▶ Data supplied:
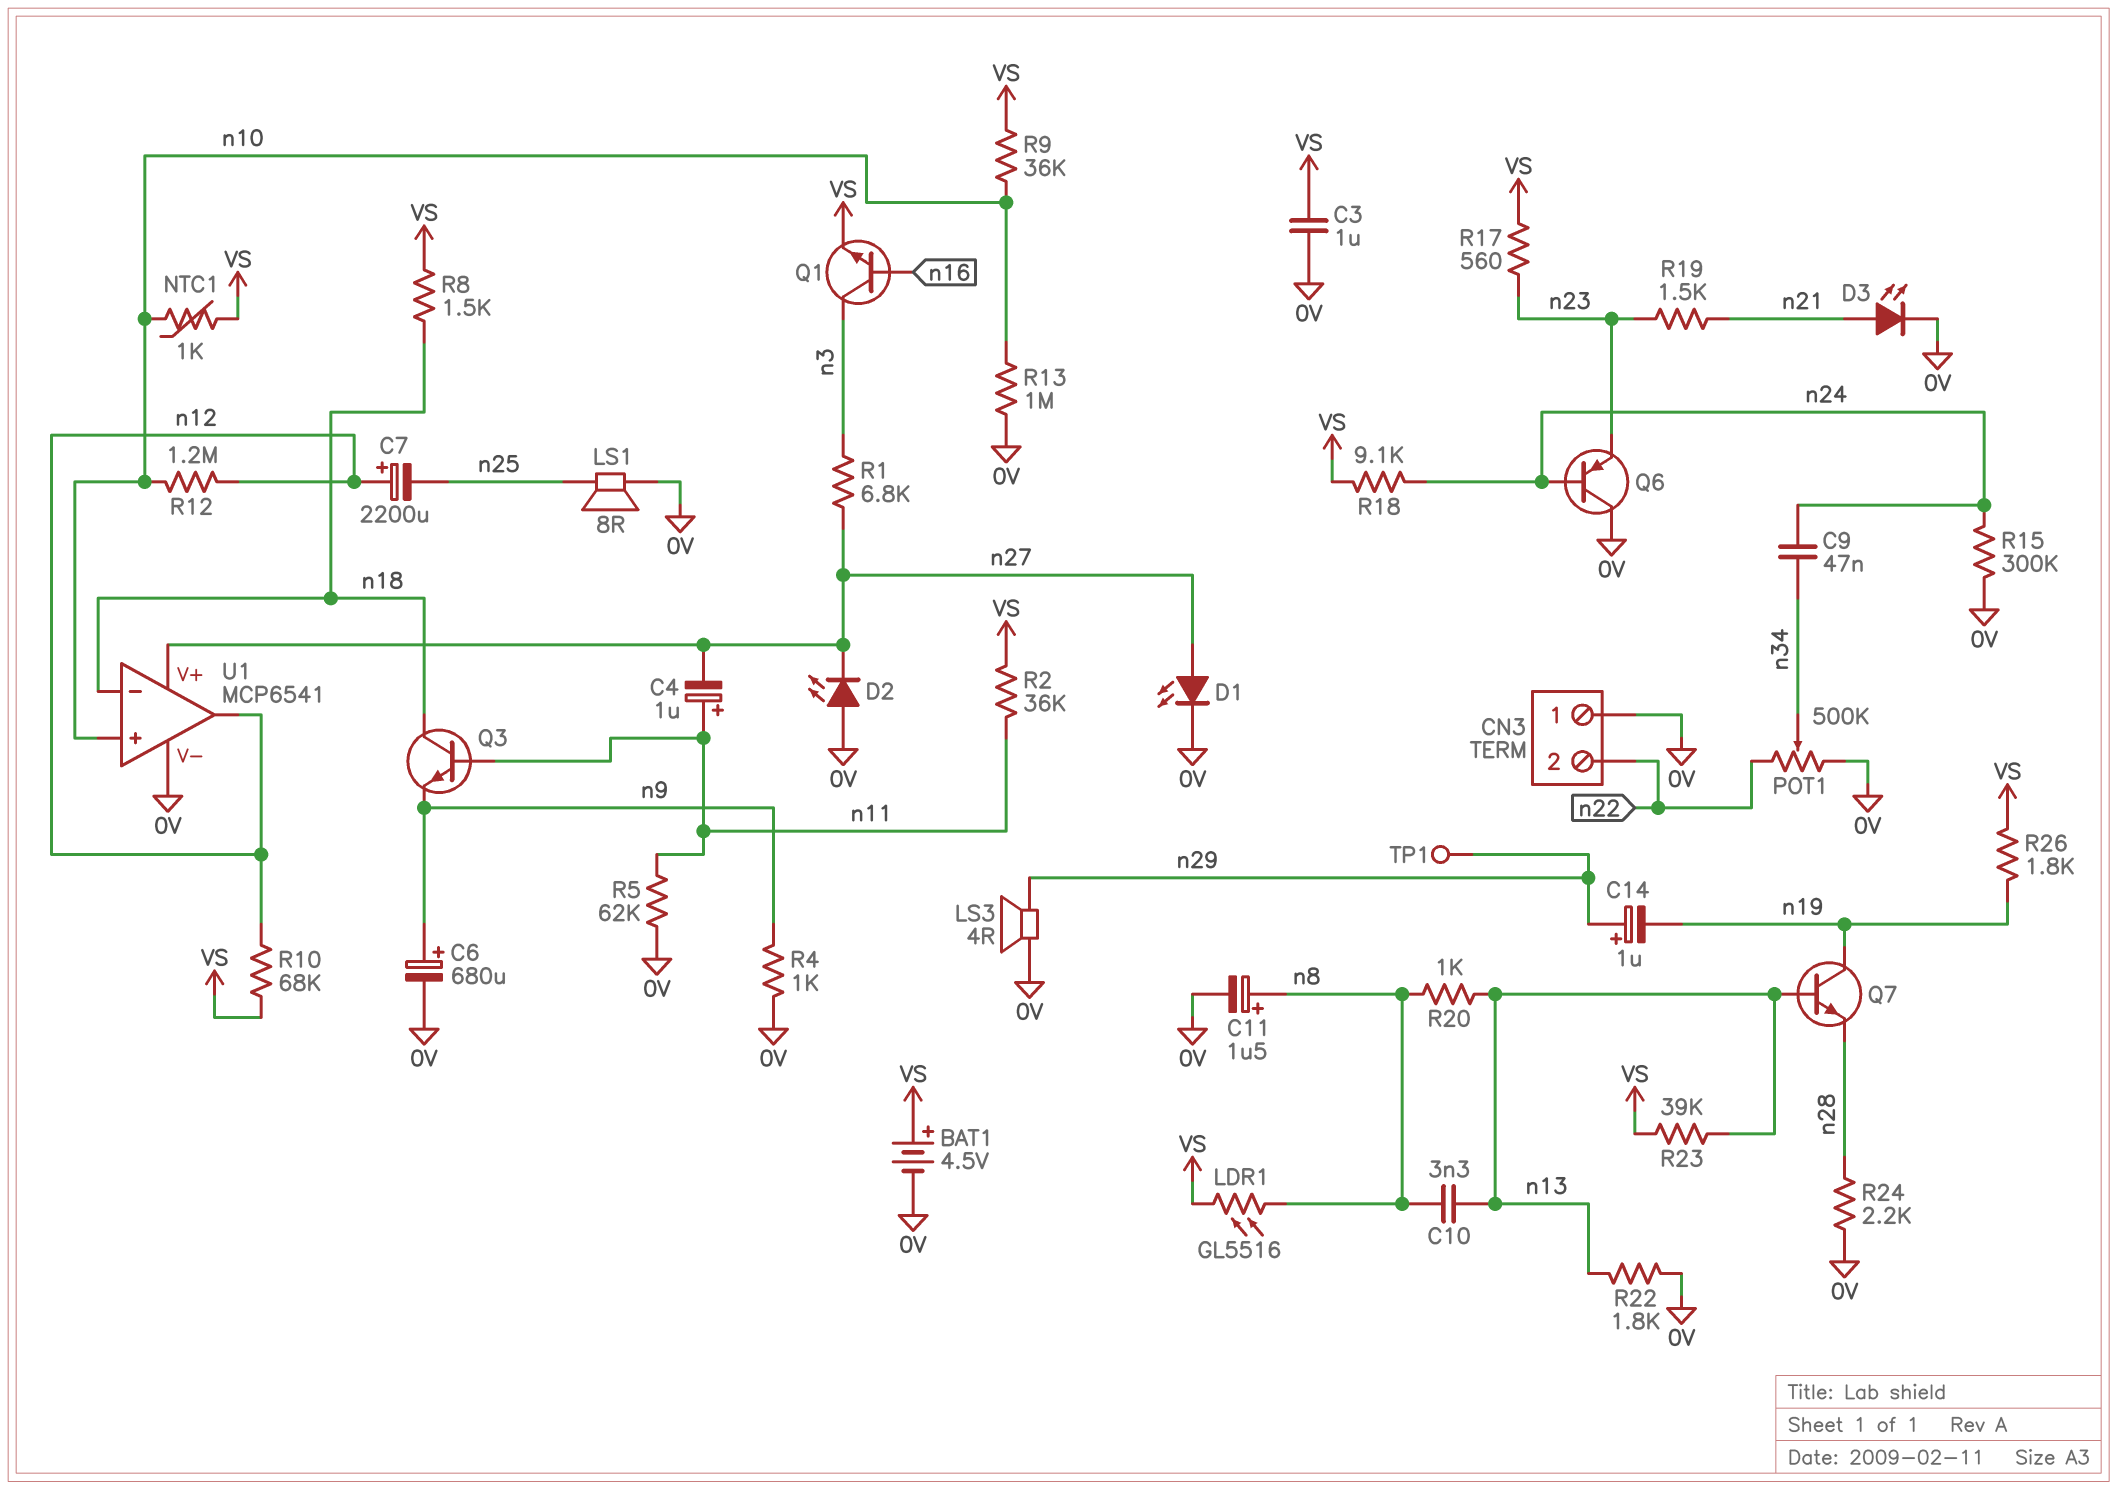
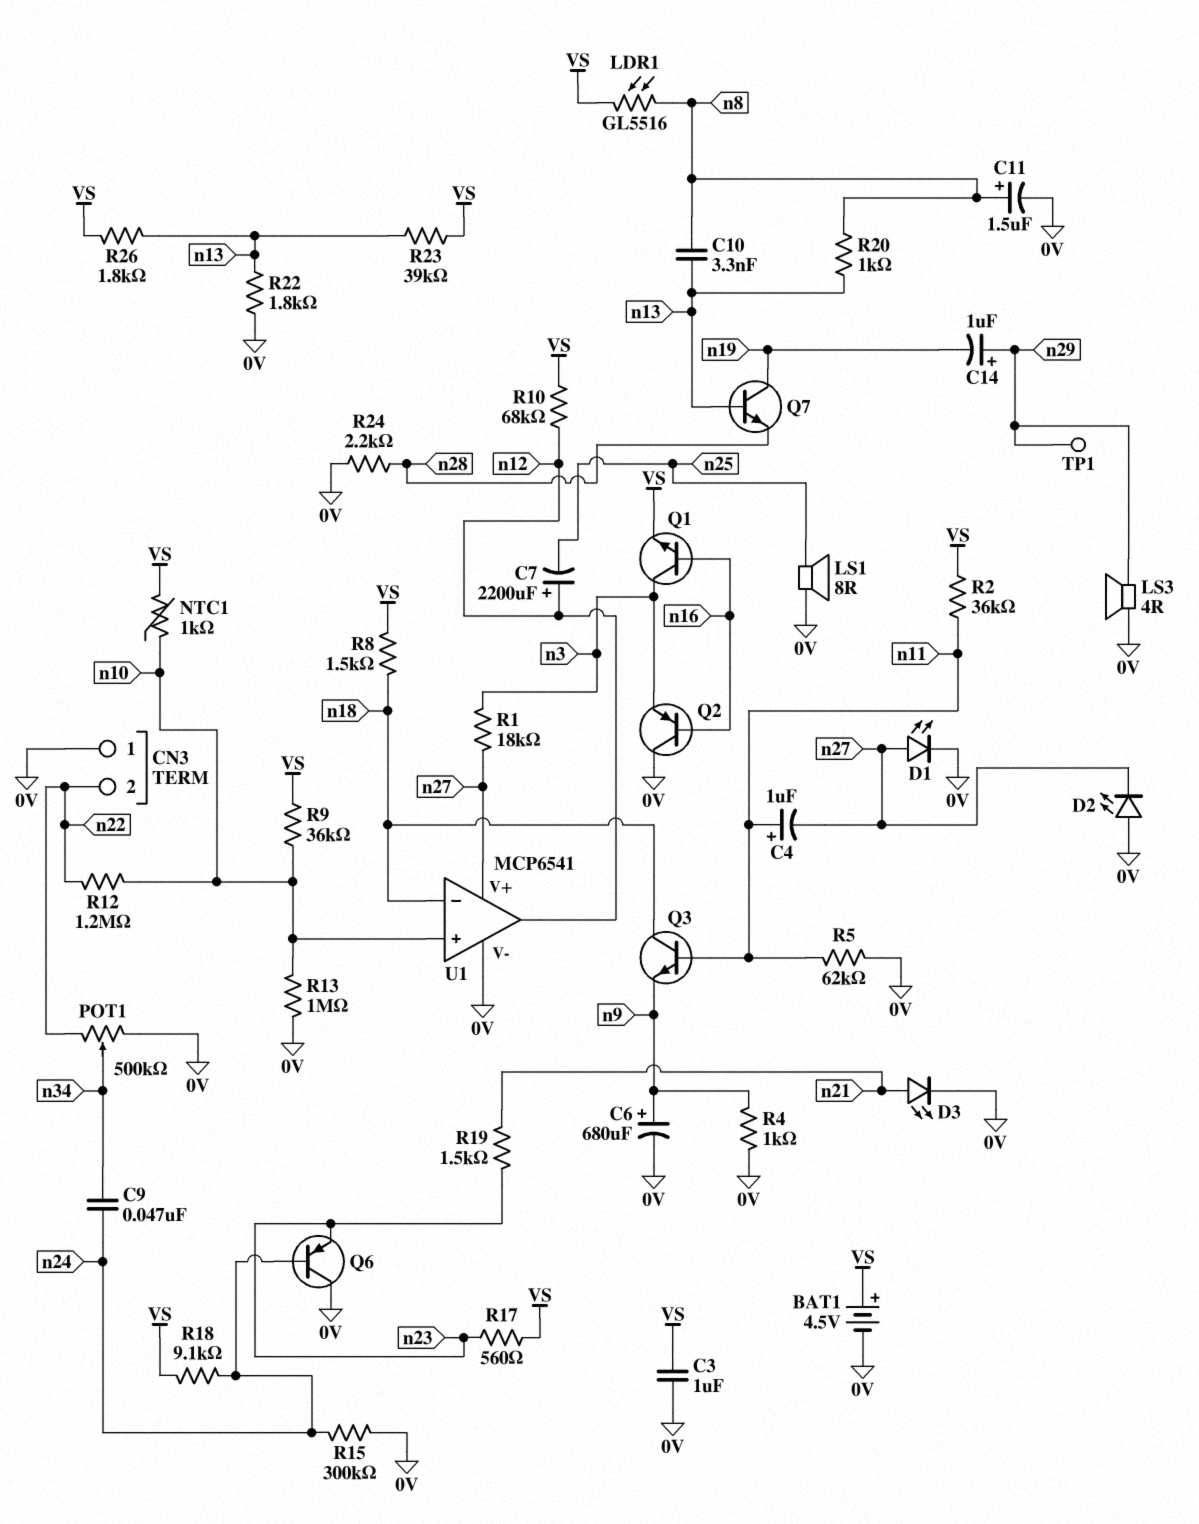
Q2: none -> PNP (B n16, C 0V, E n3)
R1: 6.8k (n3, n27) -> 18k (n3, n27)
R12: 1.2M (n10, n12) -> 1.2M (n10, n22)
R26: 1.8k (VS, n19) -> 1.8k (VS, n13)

...

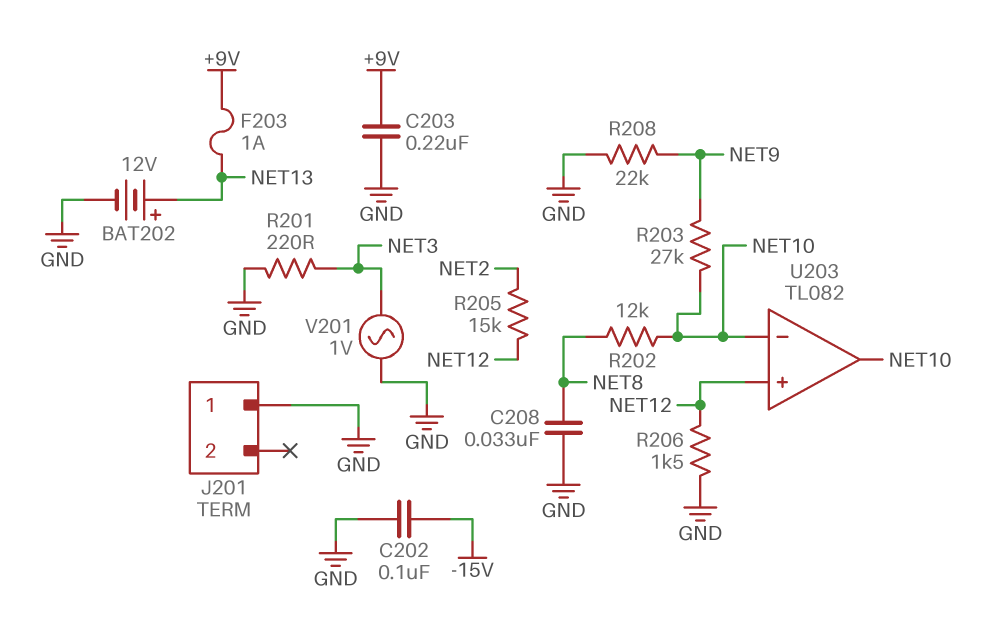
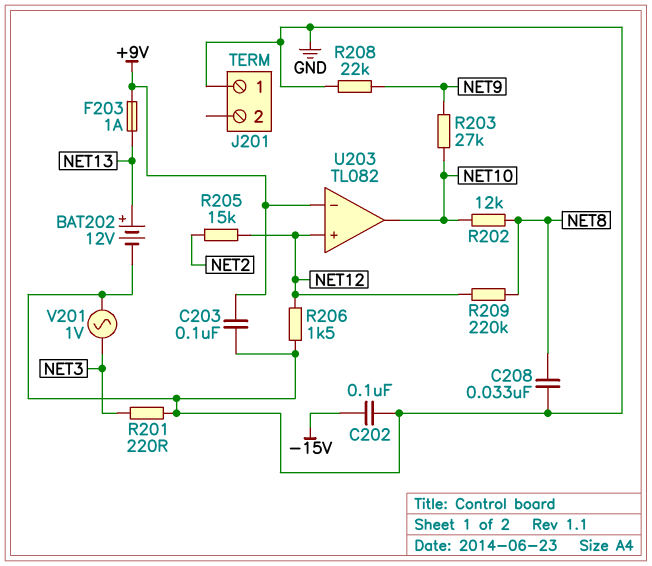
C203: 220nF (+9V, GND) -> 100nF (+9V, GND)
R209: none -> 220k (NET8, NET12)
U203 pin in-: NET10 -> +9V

▶ Exercise instructions: Look back at the data above. Transcribe exactly the lines starting at the line that contains "R12: 1.2M (n10, n12) -> 1.2M (n10, n22)" and ending at the line that contains "R26: 1.8k (VS, n19) -> 1.8k (VS, n13)".

▶ Exercise answer:
R12: 1.2M (n10, n12) -> 1.2M (n10, n22)
R26: 1.8k (VS, n19) -> 1.8k (VS, n13)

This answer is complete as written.